_What you will do_
Take from the material every line containing the string "turquoise" and copy it.

_Dataset records_
# # # #

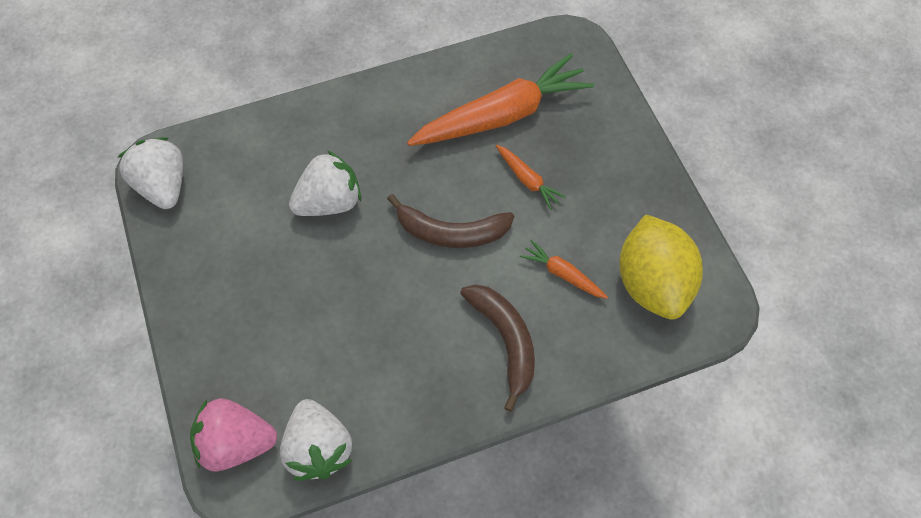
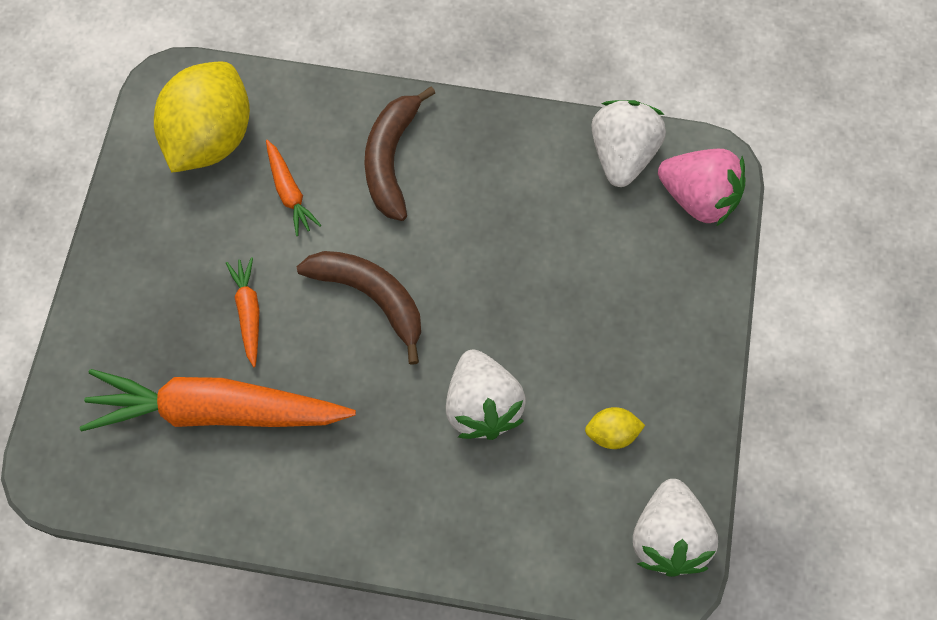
camera: 150 degrees left, 5 degrees up
white strawberry [289,150,361,216] -> white strawberry turned 105 degrees counterclockwise [446,350,526,440]
none -> yellow lemon [585,407,645,449]

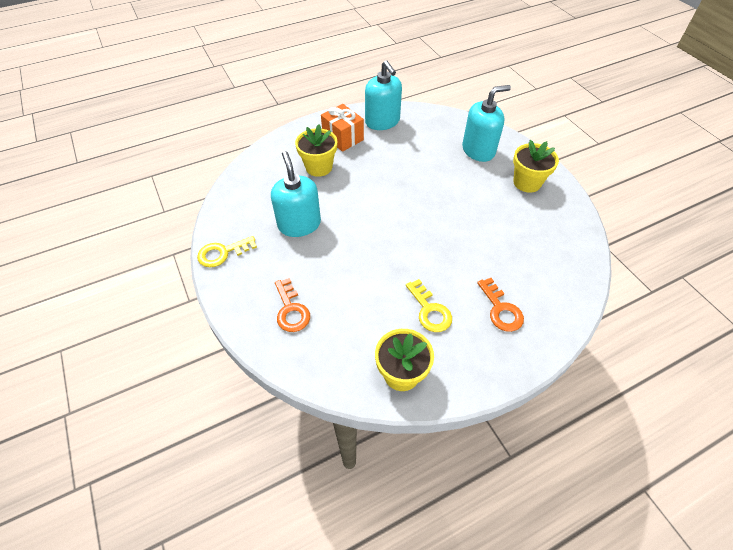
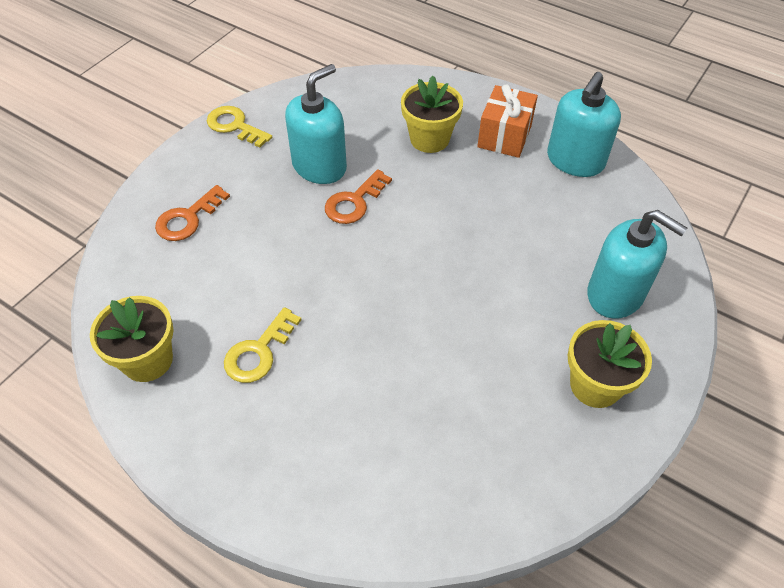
camera: 60 degrees right, 0 degrees up
orange key [477,278,524,332] -> orange key moved to [325,169,392,224]

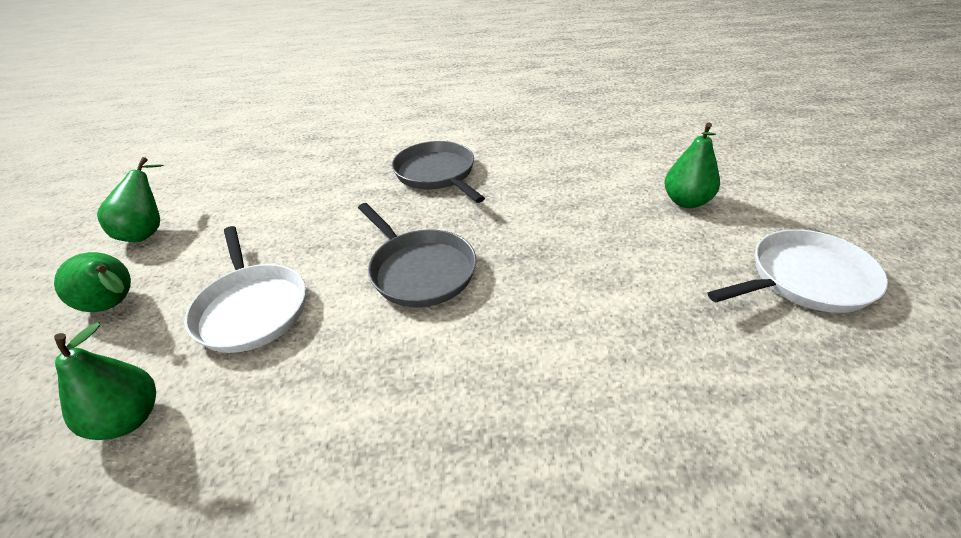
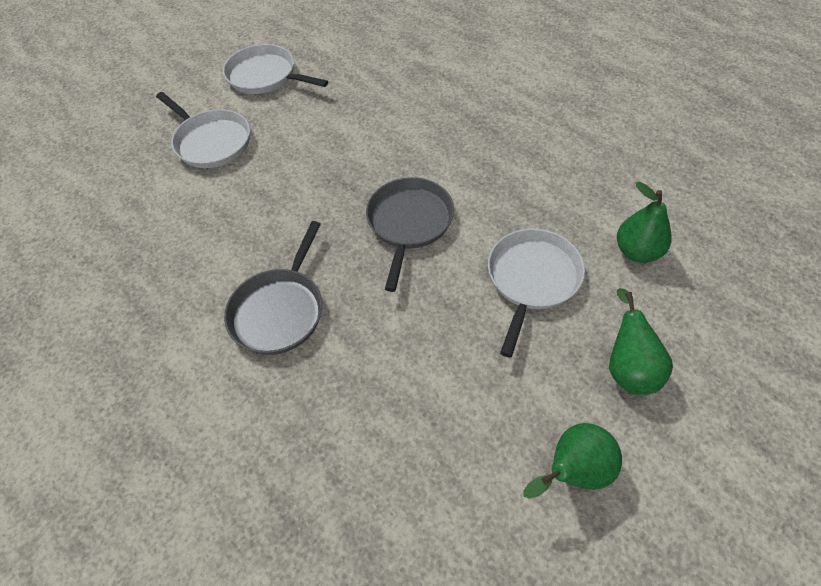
camera: 130 degrees left, 15 degrees up
green pear [665,123,720,208] -> white pan [156,92,250,168]

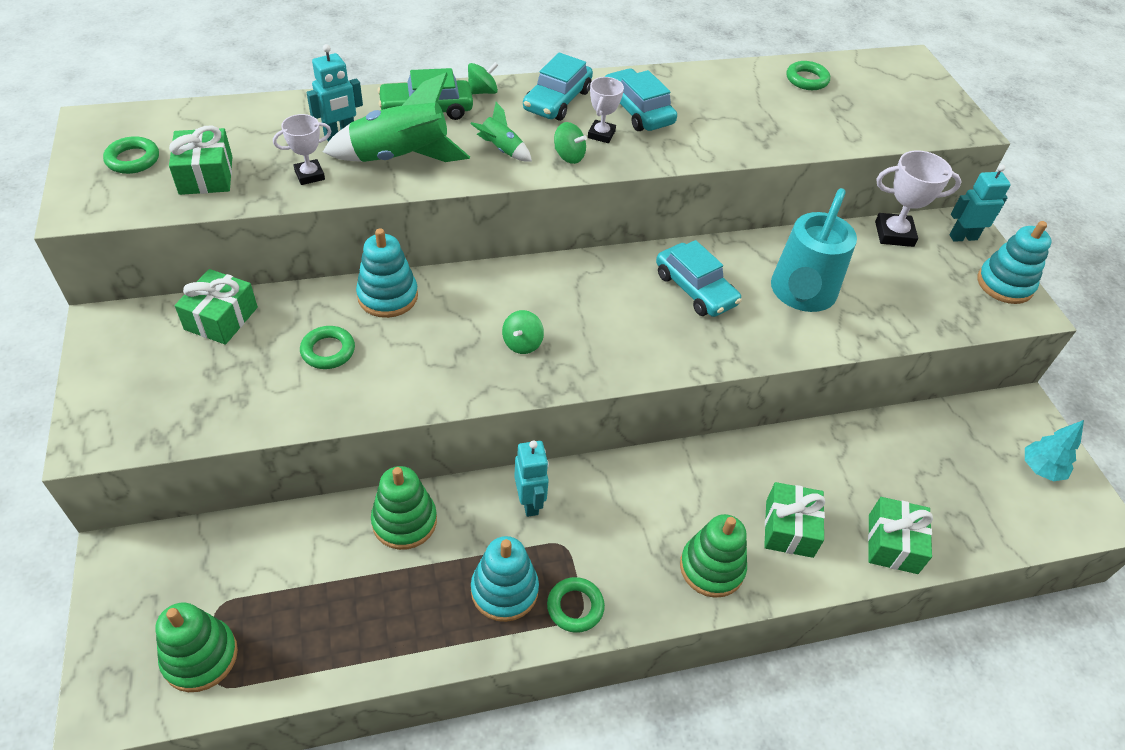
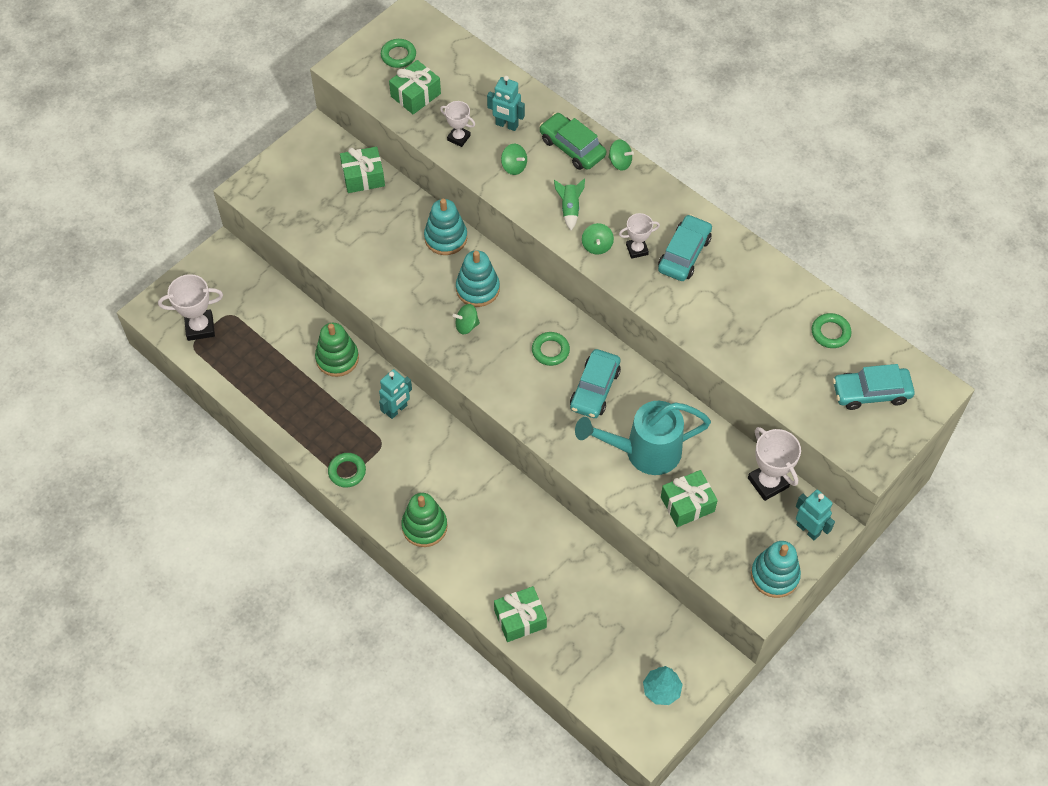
camera: 60 degrees right, 10 degrees up
green stacking toy [156,603,238,692] -> white trophy [158,274,223,341]
green ring [300,326,355,369] -> green ring moved to [532,332,570,366]
green rocket [323,73,470,162] -> green spinning top [501,144,527,175]
turquoise stacking toy [471,536,539,622] -> turquoise stacking toy moved to [456,250,500,307]
turquoise car [523,52,593,121] -> turquoise car moved to [833,364,915,410]
green gift [764,482,825,558] -> green gift moved to [661,470,718,527]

# # # #

_Solved exercise_
turquoise stacking toy [471,536,539,622] -> turquoise stacking toy moved to [456,250,500,307]
turquoise car [523,52,593,121] -> turquoise car moved to [833,364,915,410]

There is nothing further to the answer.